COLLECTED DATA:
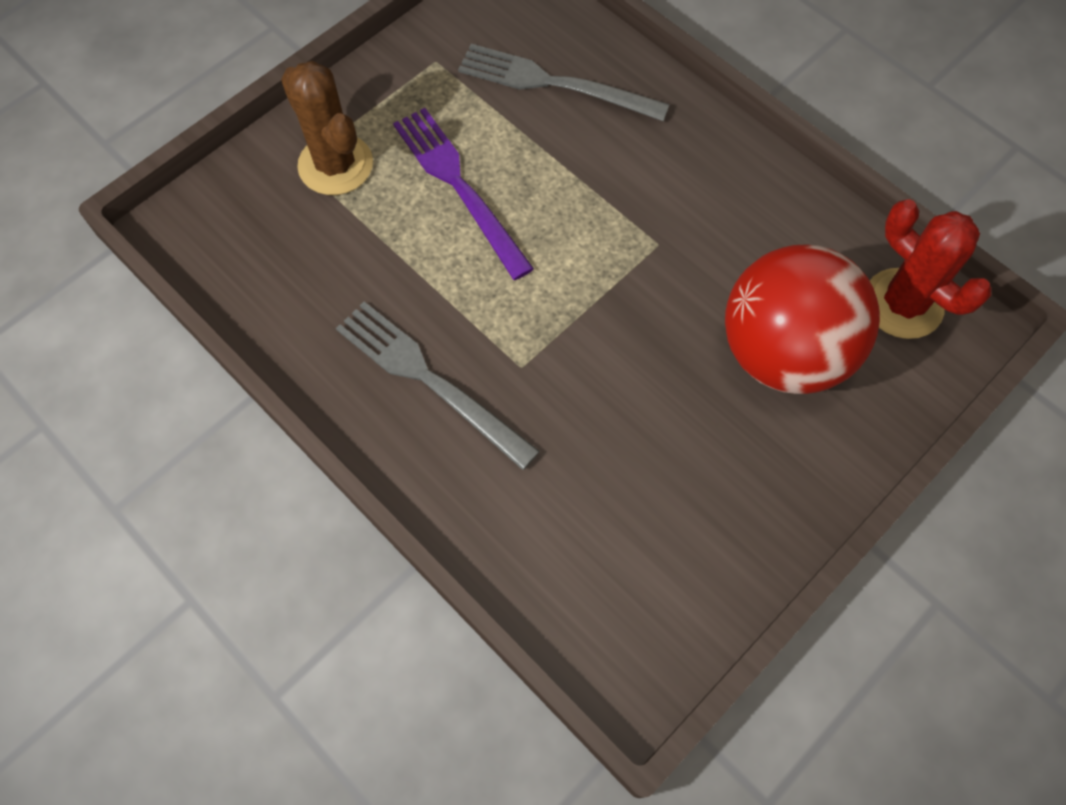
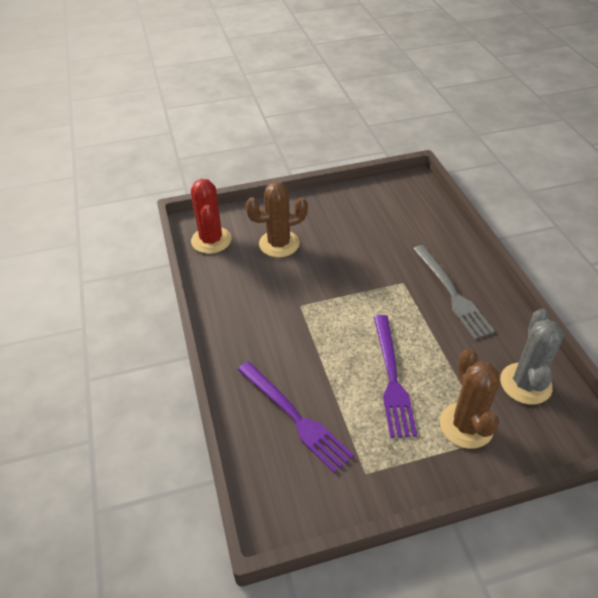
camera: 150 degrees left, 20 degrees down
(269, 260) = (525, 384): none -> grey cactus
(555, 84) = (295, 417): grey fork -> purple fork
(783, 352) = (279, 244): red ball -> brown cactus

EXERCISE GOAL:
Respond with a number only, please: how many lines in this data include the word "cactus".

ANSWER AREA:
2